* EXTRACTED INFORMATION *
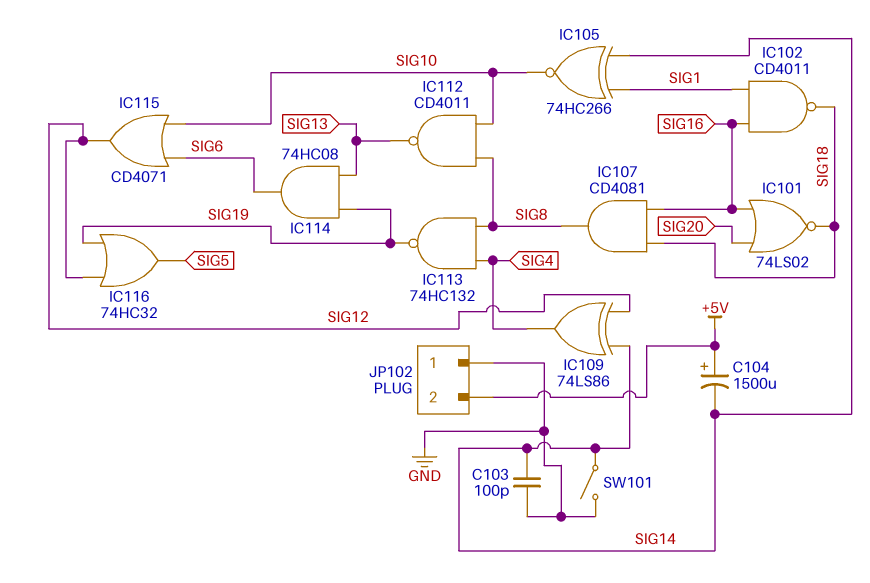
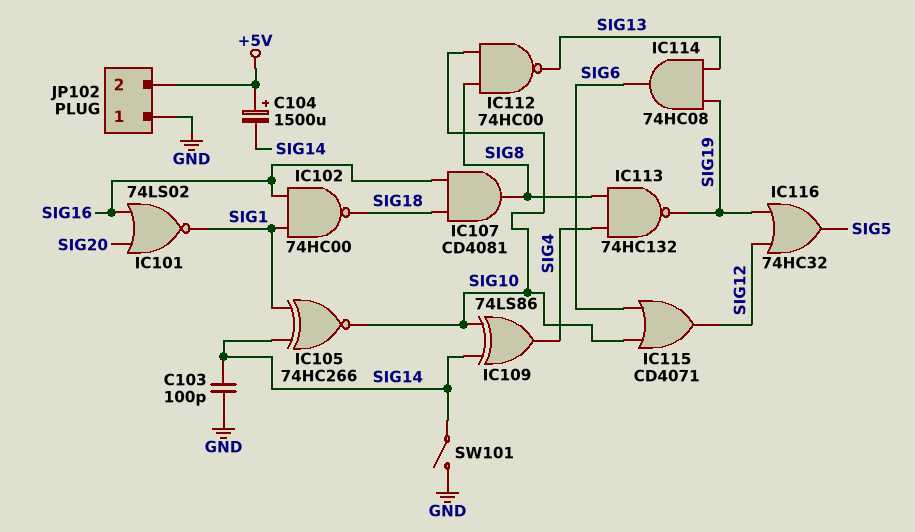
IC101: NOR 74LS02 (in SIG16, in SIG20, out SIG18) -> NOR 74LS02 (in SIG16, in SIG20, out SIG1)
IC102: NAND CD4011 (in SIG1, in SIG16, out SIG18) -> NAND 74HC00 (in SIG1, in SIG16, out SIG18)
IC109: XOR 74LS86 (in SIG12, in SIG14, out SIG4) -> XOR 74LS86 (in SIG10, in SIG14, out SIG4)
IC112: NAND CD4011 (in SIG8, in SIG10, out SIG13) -> NAND 74HC00 (in SIG8, in SIG10, out SIG13)

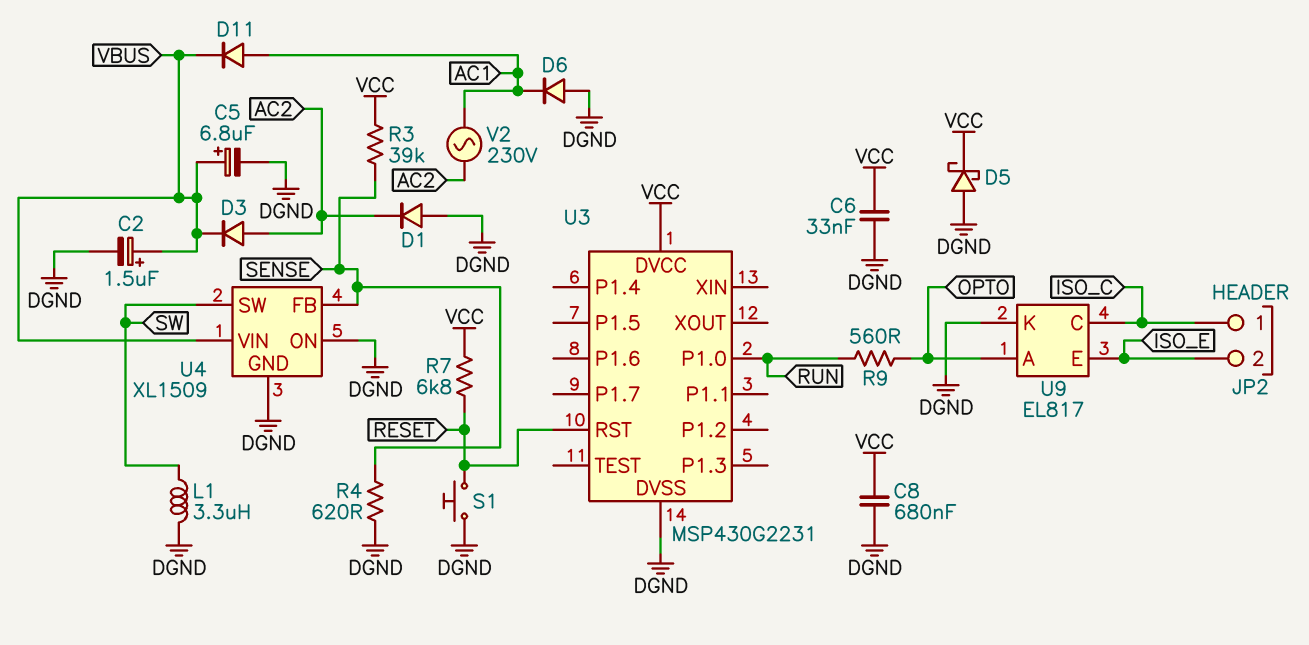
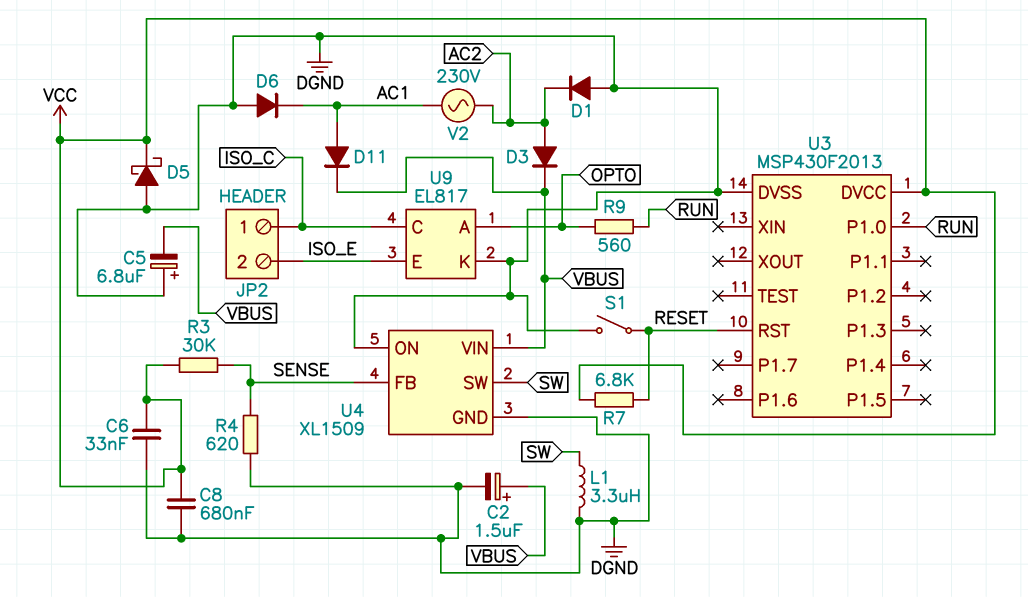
C5: 6.8uF (plus VBUS, minus DGND) -> 6.8uF (plus DGND, minus VBUS)
R3: 39k (SENSE, VCC) -> 30k (SENSE, VCC)
S1: button (DGND, RESET) -> switch (DGND, RESET)
U3: MSP430G2231 -> MSP430F2013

* WHAT YOU WILL DO *
Give every line above again exactly, omitting whatever pictures appear.

* TASK OUTPUT *
IC101: NOR 74LS02 (in SIG16, in SIG20, out SIG18) -> NOR 74LS02 (in SIG16, in SIG20, out SIG1)
IC102: NAND CD4011 (in SIG1, in SIG16, out SIG18) -> NAND 74HC00 (in SIG1, in SIG16, out SIG18)
IC109: XOR 74LS86 (in SIG12, in SIG14, out SIG4) -> XOR 74LS86 (in SIG10, in SIG14, out SIG4)
IC112: NAND CD4011 (in SIG8, in SIG10, out SIG13) -> NAND 74HC00 (in SIG8, in SIG10, out SIG13)

C5: 6.8uF (plus VBUS, minus DGND) -> 6.8uF (plus DGND, minus VBUS)
R3: 39k (SENSE, VCC) -> 30k (SENSE, VCC)
S1: button (DGND, RESET) -> switch (DGND, RESET)
U3: MSP430G2231 -> MSP430F2013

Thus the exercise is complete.